YOUR INSTRUCTIONS:
An exact copy of the data is required. No picture may appear in it.
[DATASET Boundary: Start]
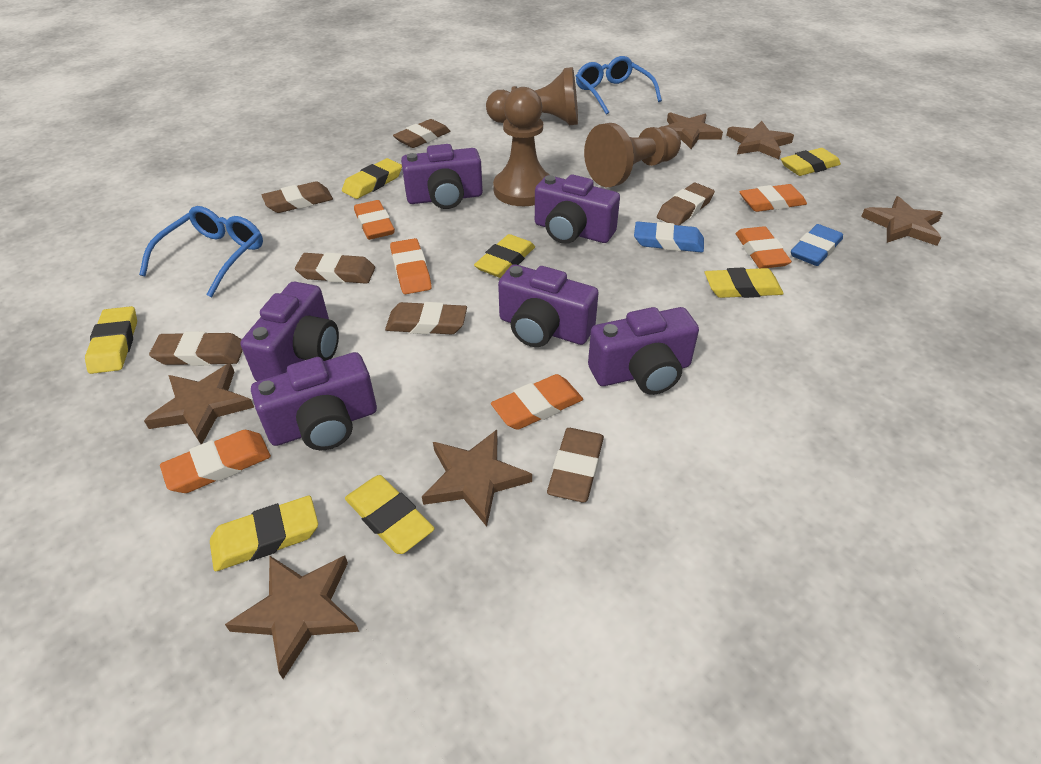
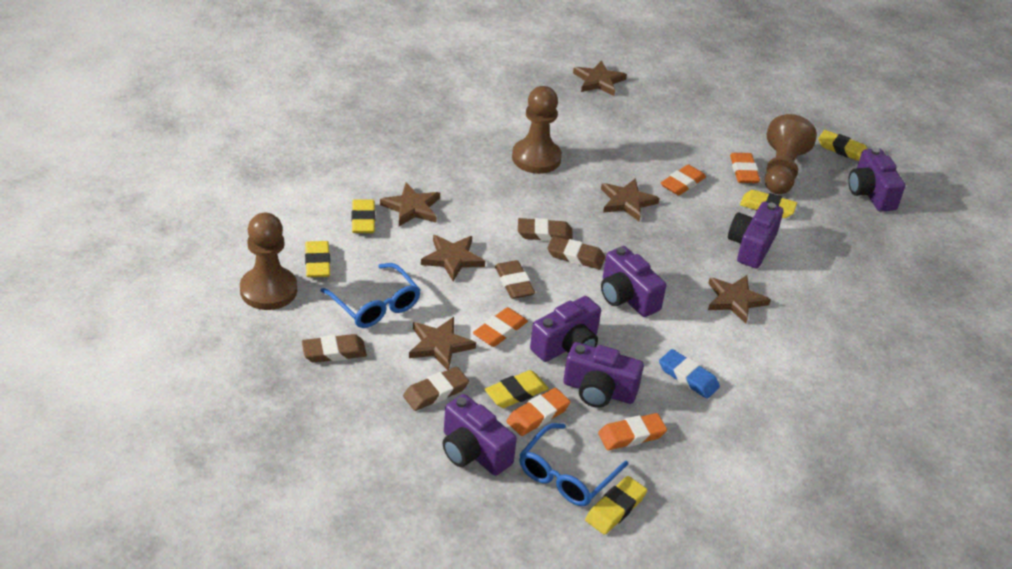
blue eraser: 2 -> 1
brown eraser: 7 -> 5
orange eraser: 6 -> 5
yellow eraser: 7 -> 6

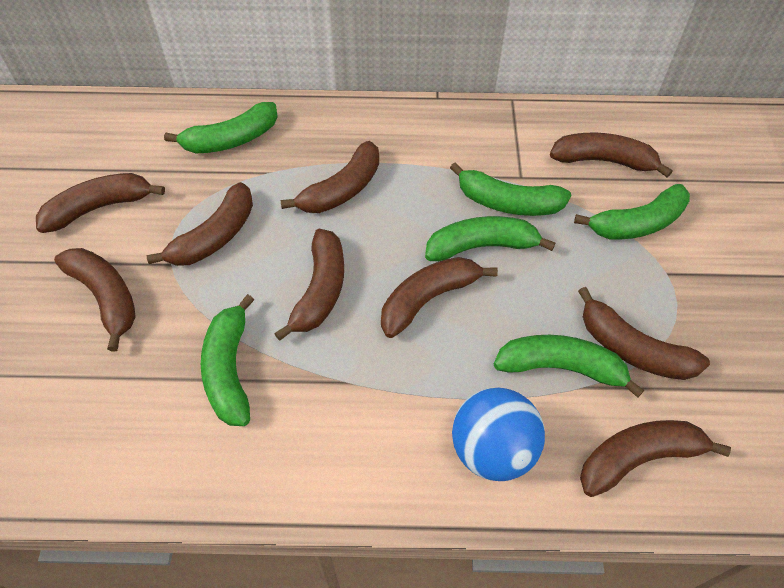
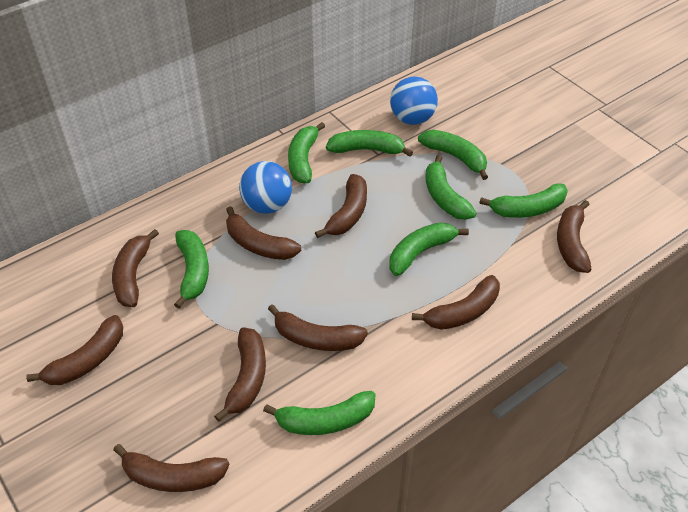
blue ball: 1 -> 2
green banana: 6 -> 8

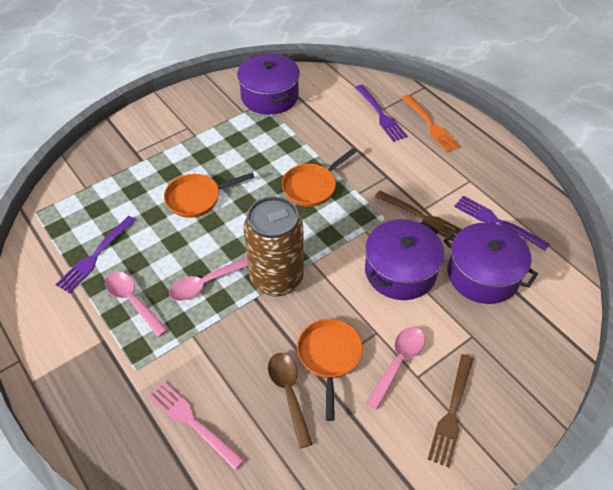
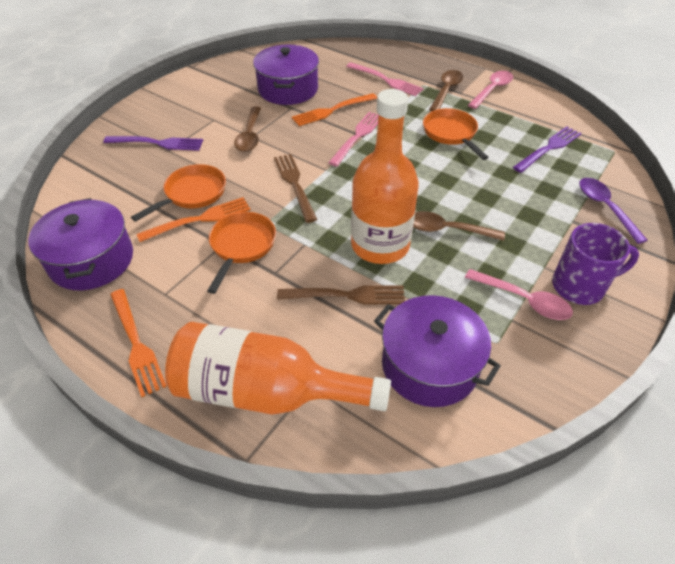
brown can: 1 -> 0
brown spoon: 1 -> 3
orange bottle: 0 -> 2
orange fork: 1 -> 3
pink fork: 1 -> 2
pink spoon: 3 -> 2
purple fork: 3 -> 2
purple mug: 0 -> 1
purple spoon: 0 -> 1

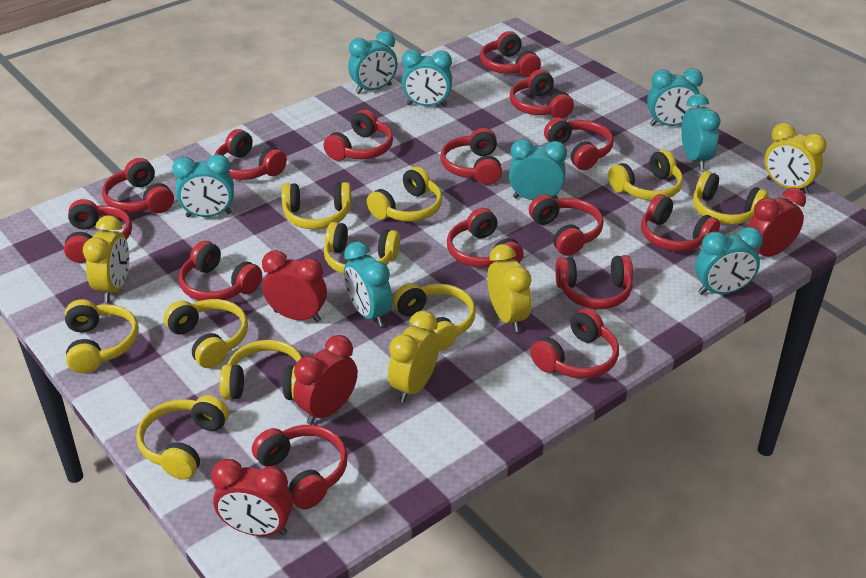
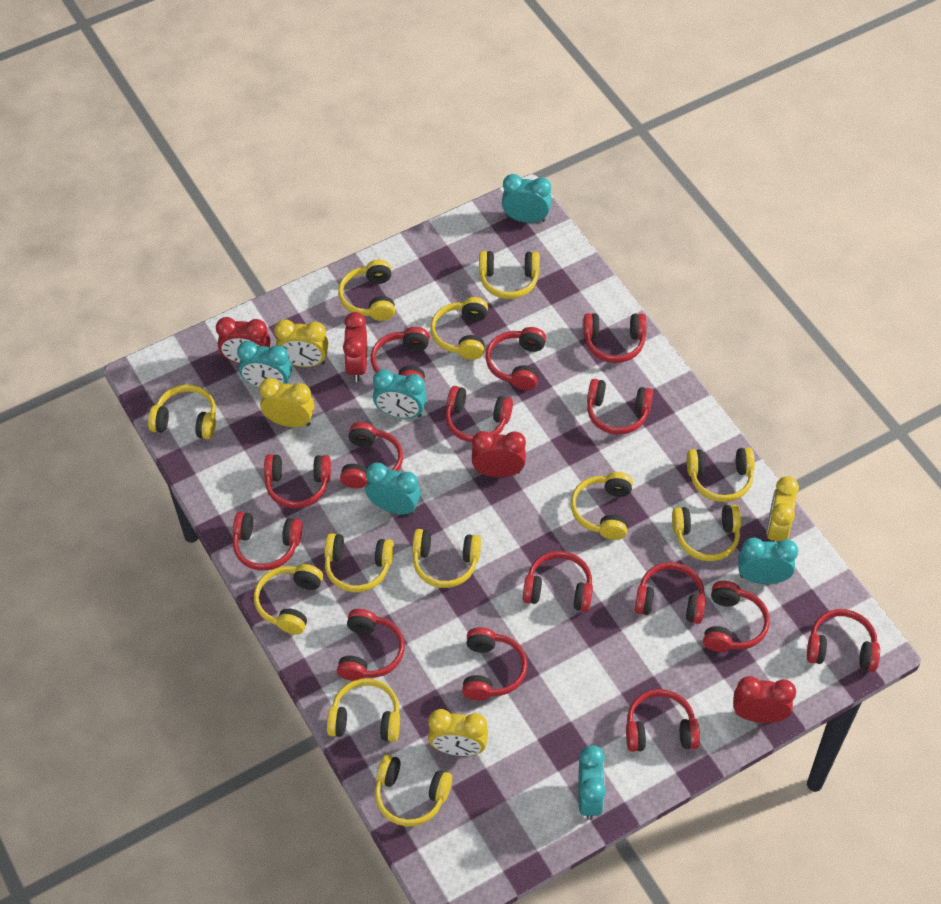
turquoise clock: 8 -> 6
yellow headphones: 10 -> 12

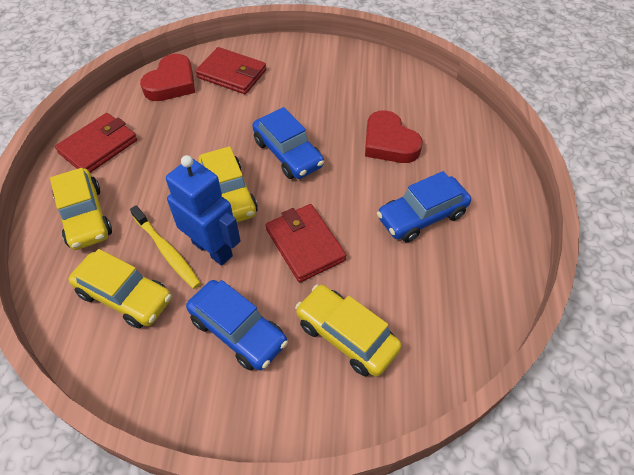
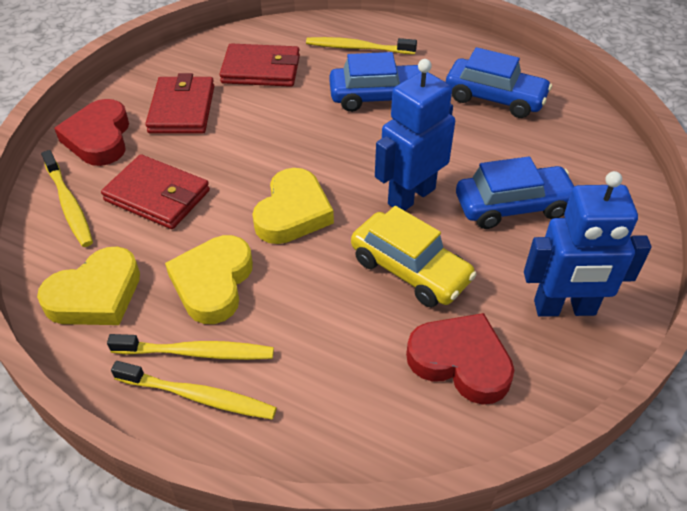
blue robot: 1 -> 2
yellow car: 4 -> 1
yellow heart: 0 -> 3
yellow toothbrush: 1 -> 4

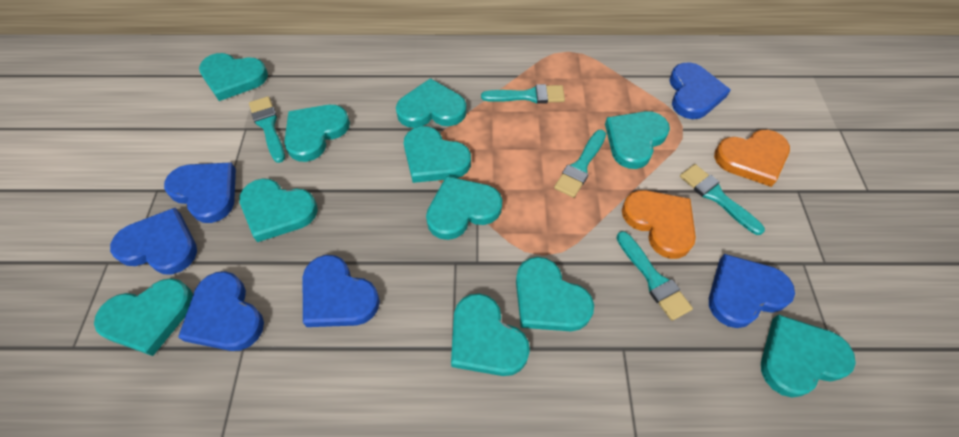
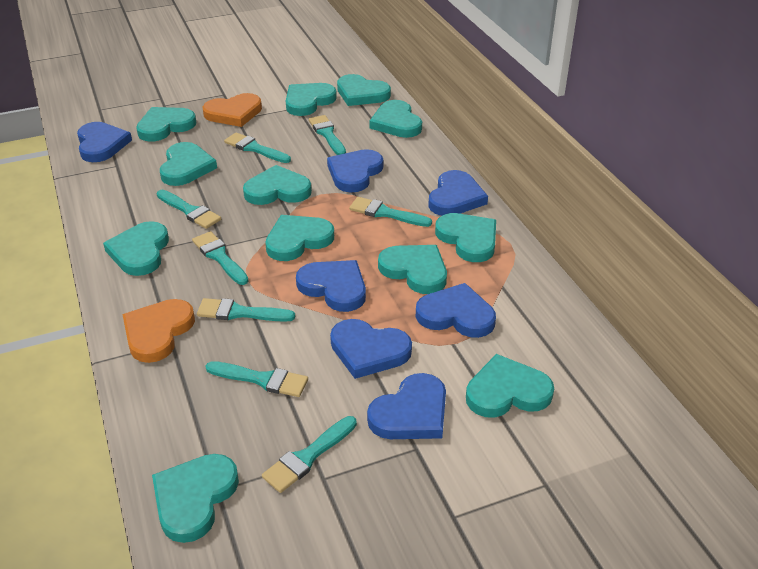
blue heart: 6 -> 7
turquoise brush: 5 -> 8
turquoise heart: 11 -> 12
[DATASET Boundary: End]
TASK OUTPUT:
blue eraser: 2 -> 1
brown eraser: 7 -> 5
orange eraser: 6 -> 5
yellow eraser: 7 -> 6

blue ball: 1 -> 2
green banana: 6 -> 8

brown can: 1 -> 0
brown spoon: 1 -> 3
orange bottle: 0 -> 2
orange fork: 1 -> 3
pink fork: 1 -> 2
pink spoon: 3 -> 2
purple fork: 3 -> 2
purple mug: 0 -> 1
purple spoon: 0 -> 1

turquoise clock: 8 -> 6
yellow headphones: 10 -> 12

blue robot: 1 -> 2
yellow car: 4 -> 1
yellow heart: 0 -> 3
yellow toothbrush: 1 -> 4

blue heart: 6 -> 7
turquoise brush: 5 -> 8
turquoise heart: 11 -> 12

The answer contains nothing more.